MATERIAL SHOWN:
[Start of section]

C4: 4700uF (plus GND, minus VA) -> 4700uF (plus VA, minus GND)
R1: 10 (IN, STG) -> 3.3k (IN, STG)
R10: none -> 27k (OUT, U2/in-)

[End of section]
[Start of section]

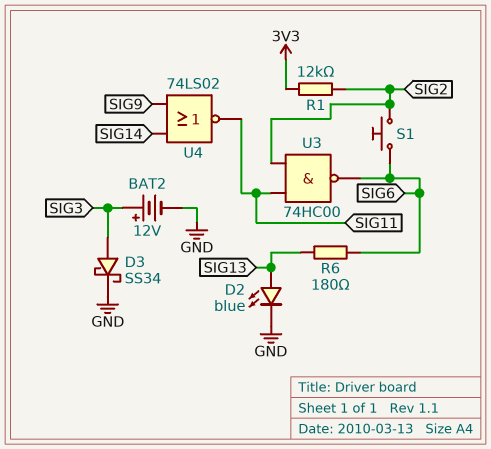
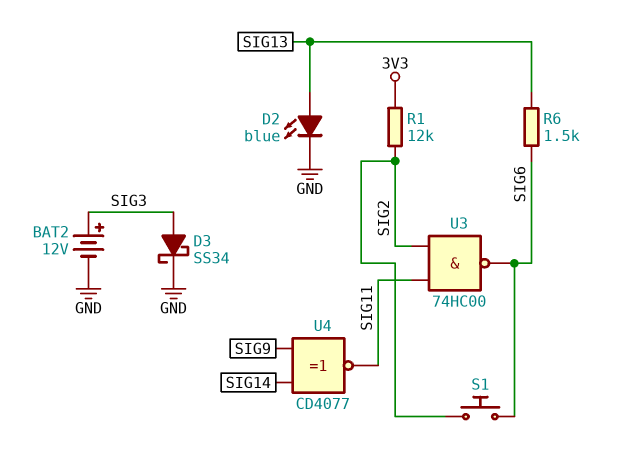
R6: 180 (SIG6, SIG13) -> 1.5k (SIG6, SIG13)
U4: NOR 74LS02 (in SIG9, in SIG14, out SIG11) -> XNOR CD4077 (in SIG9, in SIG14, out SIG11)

[End of section]
[Start of section]

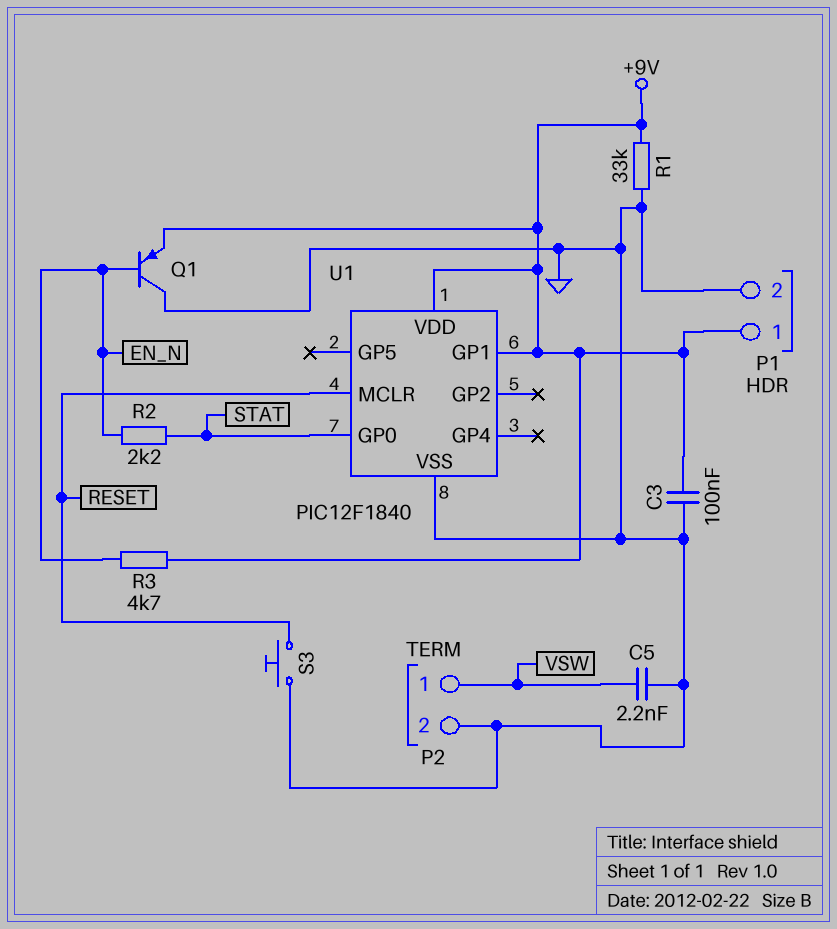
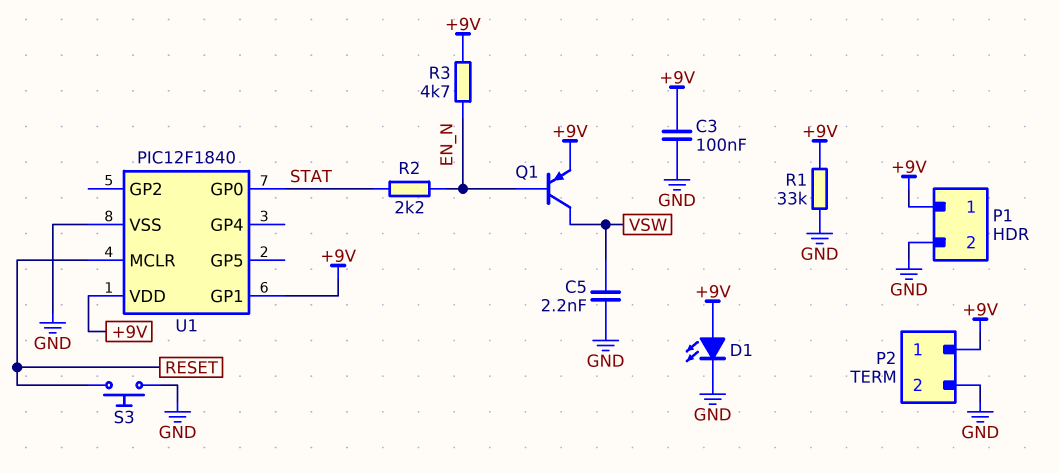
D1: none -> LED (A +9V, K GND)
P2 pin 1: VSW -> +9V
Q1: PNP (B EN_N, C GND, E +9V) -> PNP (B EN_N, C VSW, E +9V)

[End of section]

WHAT THE EXERCISE ASKS:
Please write out, exactly as they appear above, only the lines in the stretch from the line with "C4: 4700uF (plus" through the line with "R10: none -> 27k (OUT, U2/in-)".

COMPLETED TASK:
C4: 4700uF (plus GND, minus VA) -> 4700uF (plus VA, minus GND)
R1: 10 (IN, STG) -> 3.3k (IN, STG)
R10: none -> 27k (OUT, U2/in-)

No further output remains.